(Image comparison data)
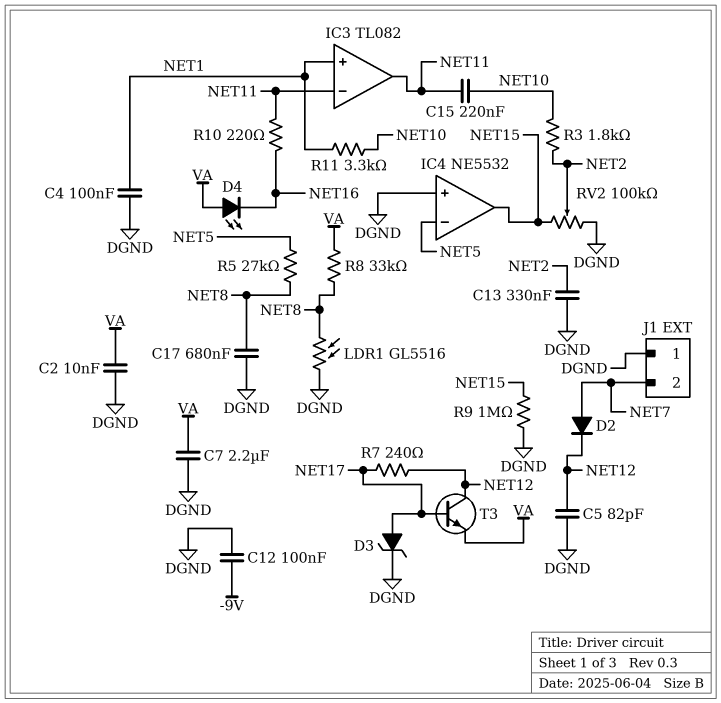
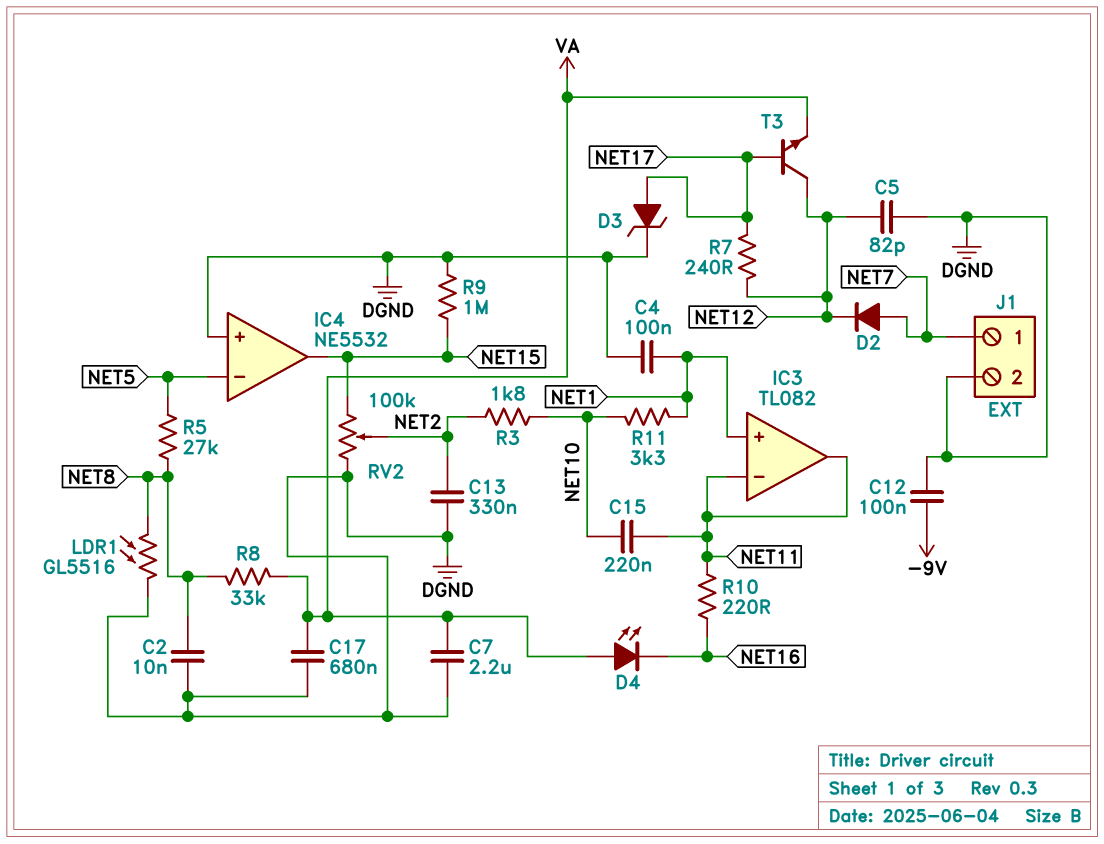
C2: 10nF (DGND, VA) -> 10nF (DGND, NET8)
C17: 680nF (DGND, NET8) -> 680nF (DGND, VA)
J1 pin 1: DGND -> NET7
J1 pin 2: NET7 -> DGND

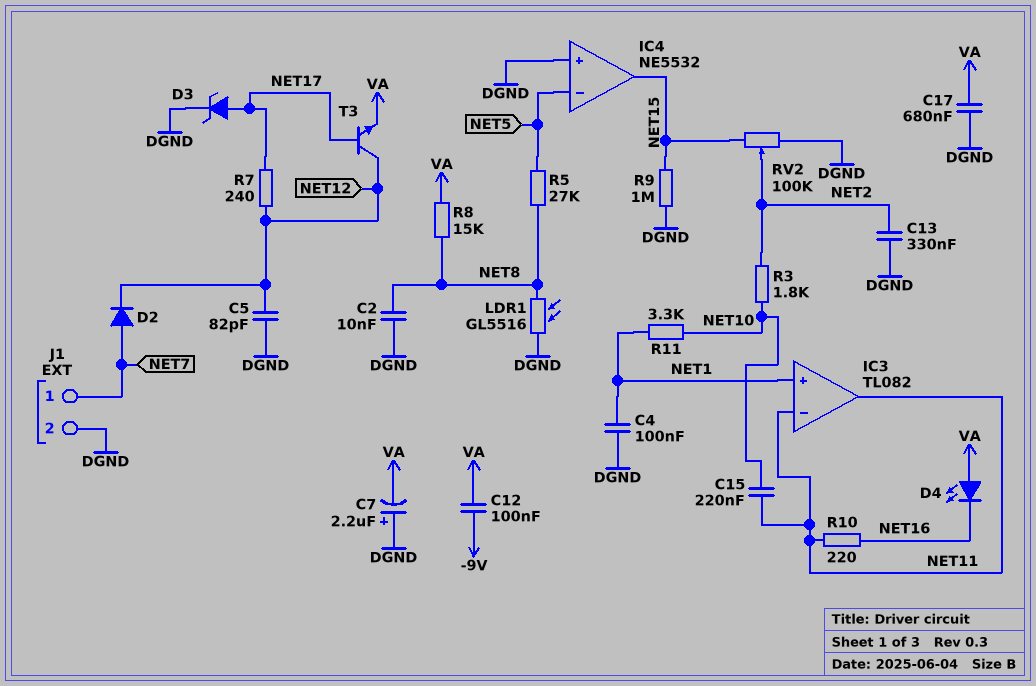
C7: 2.2uF (DGND, VA) -> 2.2uF (plus DGND, minus VA)
C12: 100nF (-9V, DGND) -> 100nF (-9V, VA)
R8: 33k (NET8, VA) -> 15k (NET8, VA)

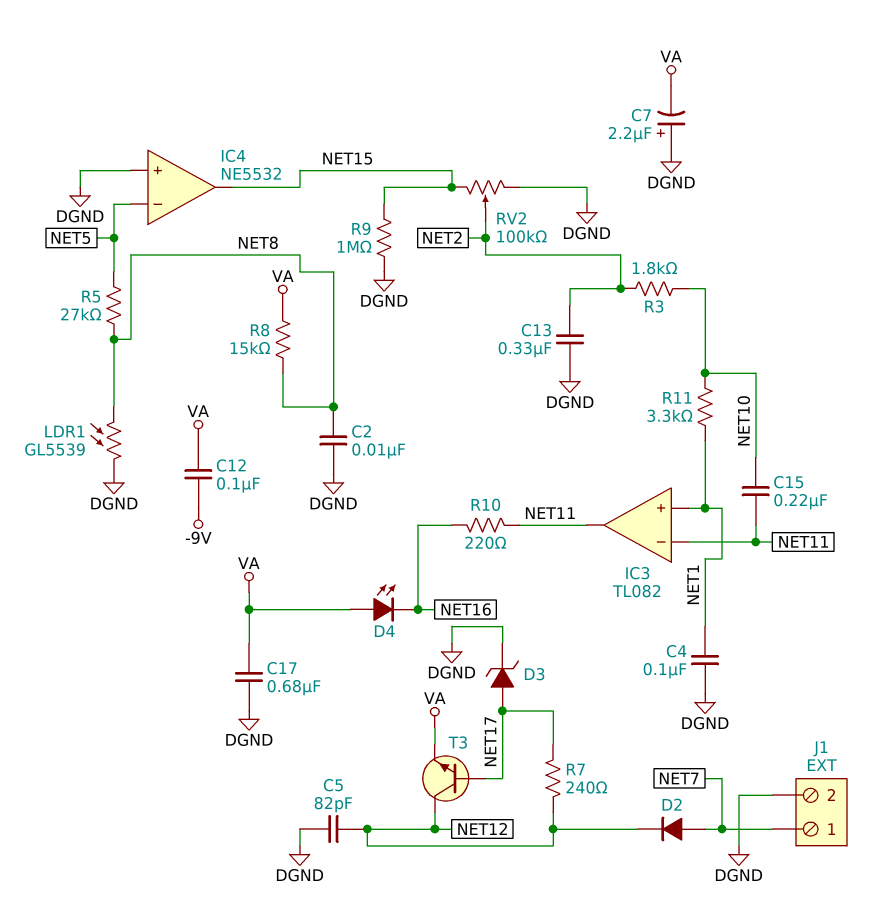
LDR1: GL5516 (DGND, NET8) -> GL5539 (DGND, NET8)

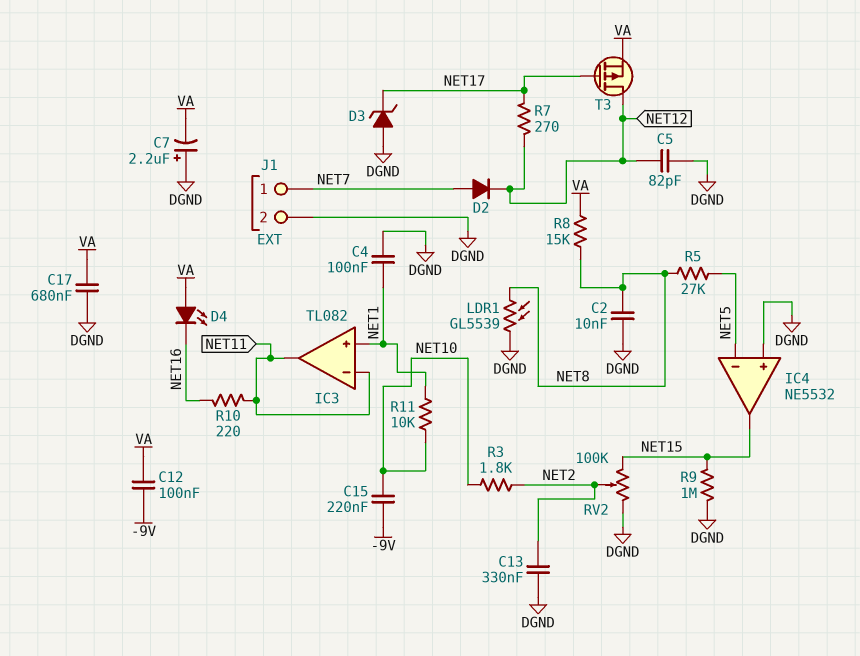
C15: 220nF (NET10, NET11) -> 220nF (-9V, NET10)
D3: zener (A NET17, K DGND) -> zener (A DGND, K NET17)
R7: 240 (NET12, NET17) -> 270 (NET12, NET17)
R11: 3.3k (NET1, NET10) -> 10k (NET1, NET10)
T3: NPN (B NET17, C NET12, E VA) -> PMOS (G NET17, D NET12, S VA)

■ How to complete this task
Please transcribe exactly the part of the records that opens with the line containing "J1 pin 2: NET7 -> DGND" and closes with the line containing "R7: 240 (NET12, NET17) -> 270 (NET12, NET17)", both ends included, and leave out the pictures.

■ Expected answer
J1 pin 2: NET7 -> DGND

C7: 2.2uF (DGND, VA) -> 2.2uF (plus DGND, minus VA)
C12: 100nF (-9V, DGND) -> 100nF (-9V, VA)
R8: 33k (NET8, VA) -> 15k (NET8, VA)

LDR1: GL5516 (DGND, NET8) -> GL5539 (DGND, NET8)

C15: 220nF (NET10, NET11) -> 220nF (-9V, NET10)
D3: zener (A NET17, K DGND) -> zener (A DGND, K NET17)
R7: 240 (NET12, NET17) -> 270 (NET12, NET17)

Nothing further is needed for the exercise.